▶ _INSTRUCTIONS FOR THE TASK_: Give back the full listing exactly, setting the pictures aside.

▶ _PROVIDED DATA_:
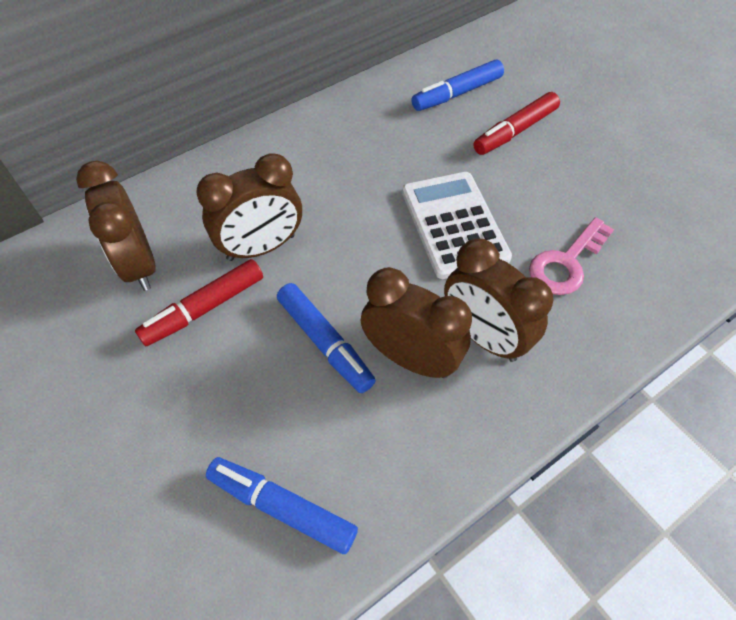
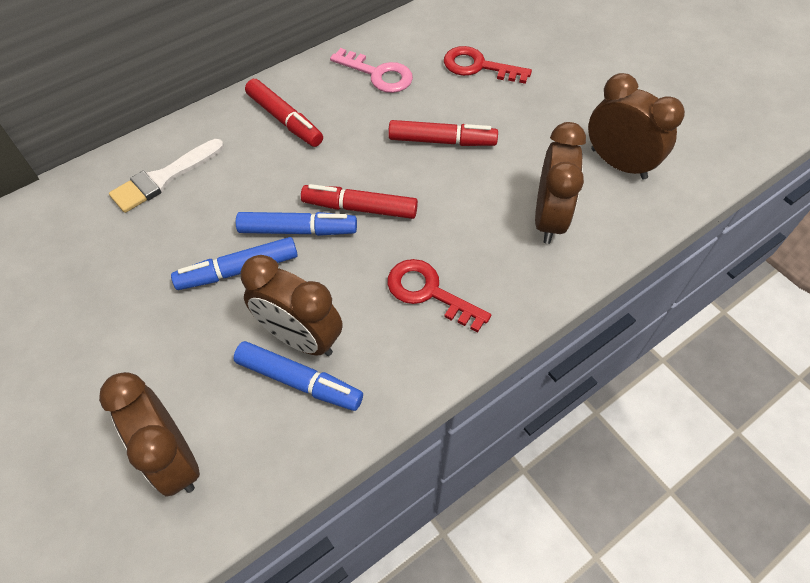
red key: 0 -> 2
red marker: 2 -> 3
white brush: 0 -> 1
white calculator: 1 -> 0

▶ _ANSWER TO THIS PROBLEM_:
red key: 0 -> 2
red marker: 2 -> 3
white brush: 0 -> 1
white calculator: 1 -> 0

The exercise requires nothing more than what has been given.